*Instructions to follow*. Can you put the lines of the items, from the start through the line holding "on (431, 274)." inclusive, into a Markdown table with the columns "No." and "Line", skipping blank lines and leaving out the pictures?

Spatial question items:
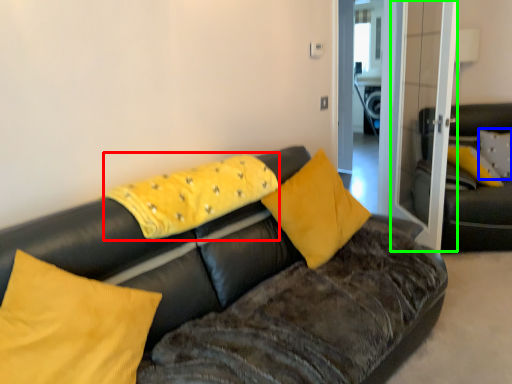
Question: Which object is positioned farthest from pillow (highlighted by a red box)? Select from pillow (highlighted by a blue box) and glass door (highlighted by a green box).

Choices:
 (A) pillow
 (B) glass door

Answer: (A)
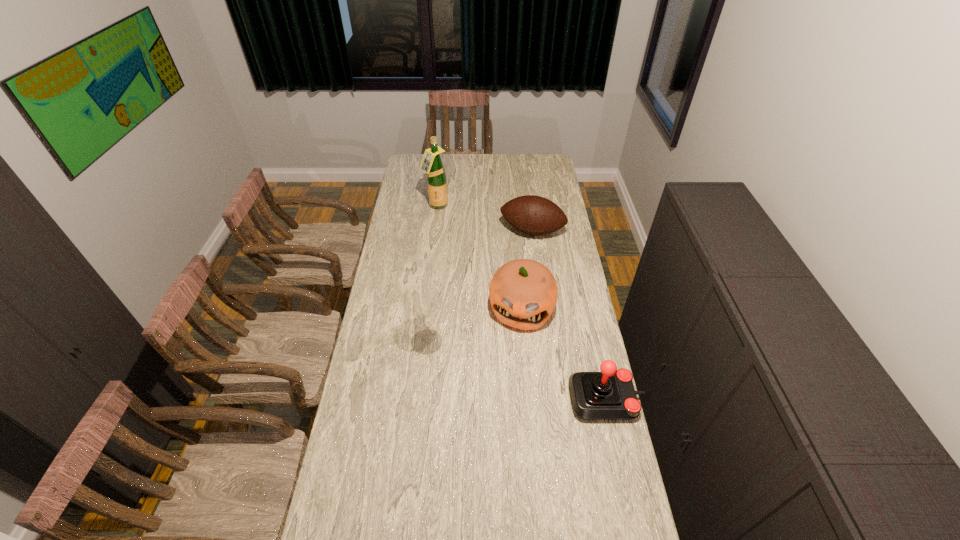
At what (x,y) coordinates should I click in order to perform the action: click on blank region between the flute glass and the football. Please return your answer as a coordinate pair (x, y). Image resolution: width=960 pixels, height=540 pixels. Looking at the image, I should click on (479, 286).

Identify the location of free space between the nearest object and the flute glass. This screenshot has height=540, width=960. (516, 370).

At what (x,y) coordinates should I click in order to perform the action: click on vacant space that's between the farthest object and the flute glass. Please return your answer as a coordinate pair (x, y). The image size is (960, 540). Looking at the image, I should click on (431, 274).

Where is `free spot between the flute glass and the second farthest object`? The image size is (960, 540). free spot between the flute glass and the second farthest object is located at coordinates (479, 286).

Locate which object ranks in proximity to the football. Please provide its 2D coordinates. Your answer should be formatted as a tuple, i.e. [(x, y)], where the tuple contains the x and y coordinates of a point satisfying the conditions above.

[(431, 163)]

This screenshot has width=960, height=540. I want to click on object that can be found as the fourth closest to the joystick, so click(x=431, y=163).

This screenshot has width=960, height=540. In order to click on blank area in the image that satisfies the following two spatial constraints: 1. on the front side of the nearest object; 2. on the base of the fourth nearest object in this screenshot , I will do `click(554, 399)`.

The height and width of the screenshot is (540, 960). I want to click on vacant region that satisfies the following two spatial constraints: 1. on the back side of the pumpkin; 2. on the left side of the football, so click(x=515, y=231).

Image resolution: width=960 pixels, height=540 pixels. Identify the location of free location that satisfies the following two spatial constraints: 1. on the front side of the second farthest object; 2. on the left side of the farthest object. (433, 231).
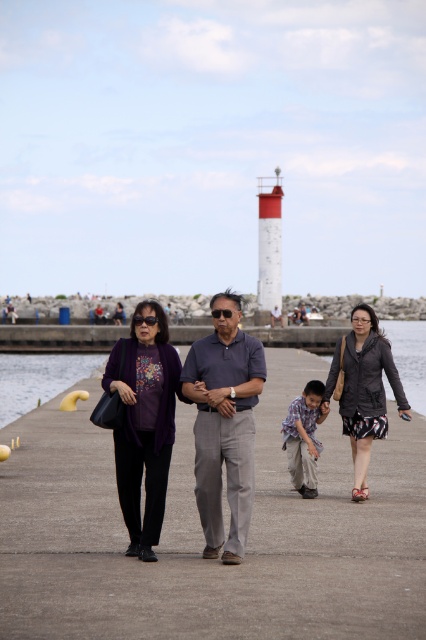
Question: Is yellow rubber duck at lower left positioned before light brown cotton shirt at center?

Choices:
 (A) yes
 (B) no

Answer: (B)

Question: Which is farther from the yellow rubber duck at lower left?

Choices:
 (A) gray cotton shirt at center
 (B) dark gray textured jacket at center

Answer: (A)

Question: Does dark gray textured jacket at center appear over light brown cotton shirt at center?

Choices:
 (A) no
 (B) yes

Answer: (B)

Question: Observing the image, what is the correct spatial positioning of gray cotton shirt at center in reference to yellow rubber duck at lower left?

Choices:
 (A) right
 (B) left

Answer: (A)

Question: Which point appears farthest from the camera in this image?

Choices:
 (A) (408, 412)
 (B) (215, 362)
 (C) (310, 380)
 (D) (123, 451)

Answer: (C)

Question: Among these objects, which one is farthest from the camera?

Choices:
 (A) yellow rubber duck at lower left
 (B) gray cotton shirt at center
 (C) dark gray textured jacket at center

Answer: (A)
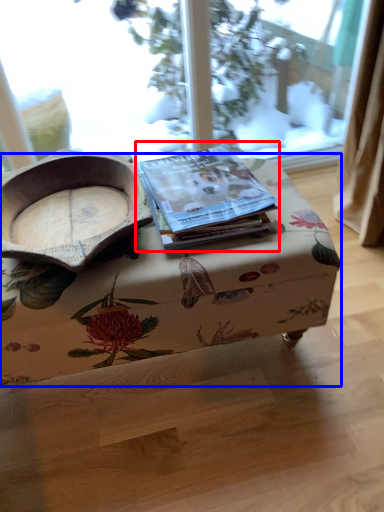
Question: Which of the following is the farthest to the observer, paperback book (highlighted by a red box) or table (highlighted by a blue box)?

Choices:
 (A) paperback book
 (B) table

Answer: (A)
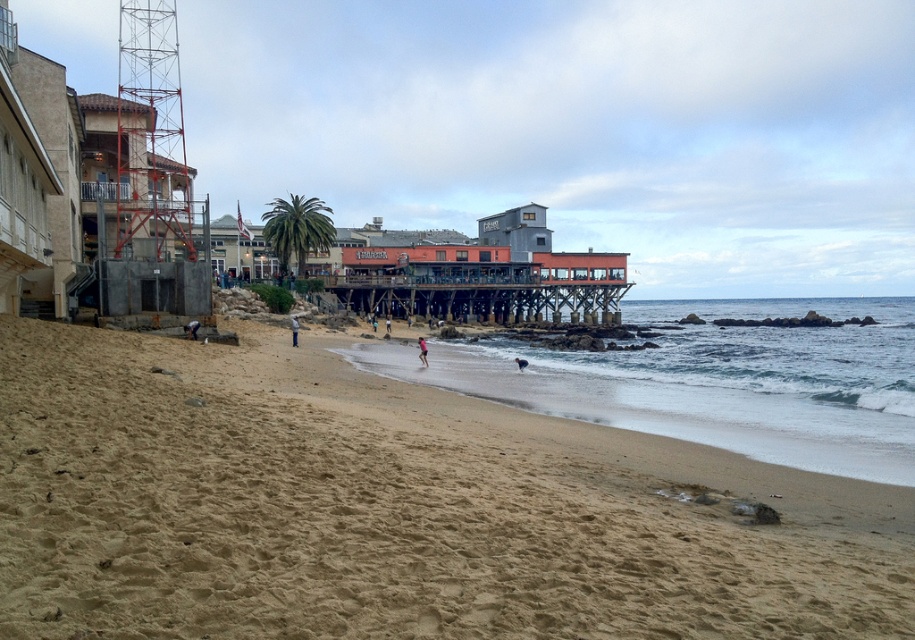
You are a photographer standing on the beach and want to capture both the wooden pier at center and the light blue denim shorts at lower center in a single frame. Which object should you focus on first to ensure both are in the shot?

You should focus on the wooden pier at center first because it is larger than the light blue denim shorts at lower center, allowing you to frame the scene so both objects are included.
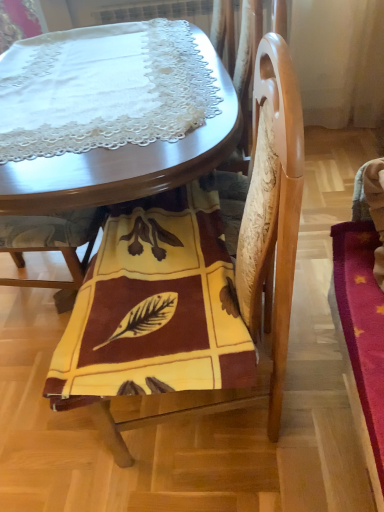
Question: Considering the positions of point (67, 304) and point (213, 373), is point (67, 304) closer or farther from the camera than point (213, 373)?

Choices:
 (A) closer
 (B) farther

Answer: (B)

Question: Looking at the image, does yellow fabric chair at center, marked as the first chair in a left-to-right arrangement, seem bigger or smaller compared to yellow fabric at lower center?

Choices:
 (A) small
 (B) big

Answer: (B)

Question: Which is farther from the yellow fabric chair at center, which appears as the second chair when viewed from the right?

Choices:
 (A) yellow fabric at lower center
 (B) yellow woolen blanket at center, the 1th chair positioned from the right
 (C) wooden table at center

Answer: (B)

Question: Which of these objects is positioned closest to the yellow woolen blanket at center, which is the 2th chair from left to right?

Choices:
 (A) yellow fabric chair at center, marked as the first chair in a left-to-right arrangement
 (B) wooden table at center
 (C) yellow fabric at lower center

Answer: (C)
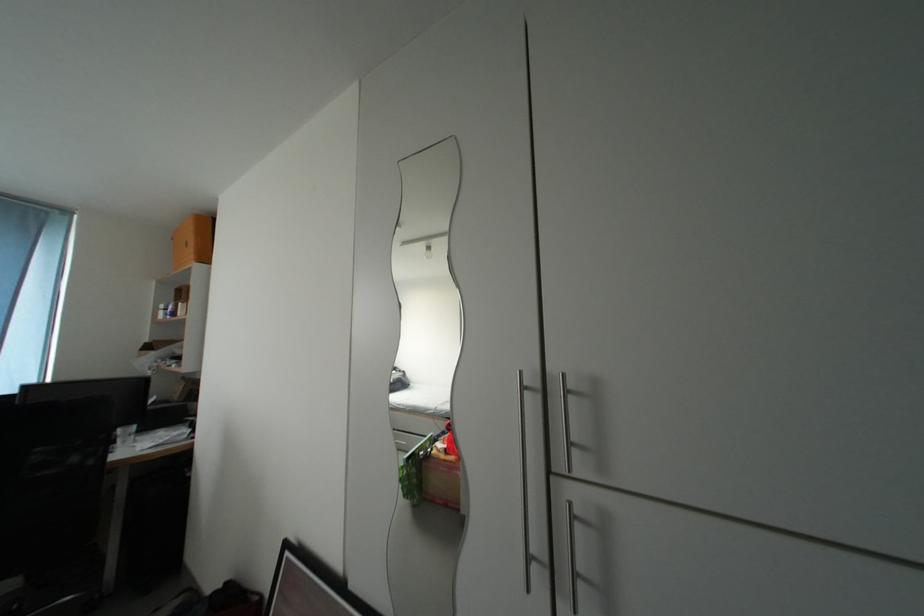
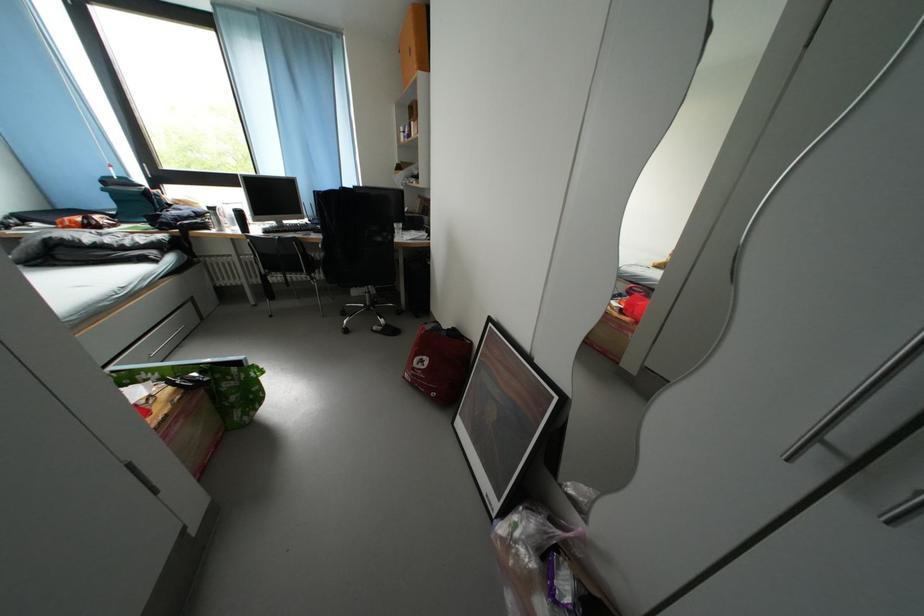
The point at (x=295, y=549) is marked in the first image. Where is the corresponding point in the second image?

(497, 325)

*Final result*.
| No. | Line |
|---|---|
| 1 | Question: Which object is positioned farthest from pillow (highlighted by a red box)? Select from pillow (highlighted by a blue box) and glass door (highlighted by a green box). |
| 2 | Choices: |
| 3 |  (A) pillow |
| 4 |  (B) glass door |
| 5 | Answer: (A) |
| 6 | At what (x,y) coordinates should I click in order to perform the action: click on blank region between the flute glass and the football. Please return your answer as a coordinate pair (x, y). Image resolution: width=960 pixels, height=540 pixels. Looking at the image, I should click on (479, 286). |
| 7 | Identify the location of free space between the nearest object and the flute glass. This screenshot has height=540, width=960. (516, 370). |
| 8 | At what (x,y) coordinates should I click in order to perform the action: click on vacant space that's between the farthest object and the flute glass. Please return your answer as a coordinate pair (x, y). The image size is (960, 540). Looking at the image, I should click on (431, 274). |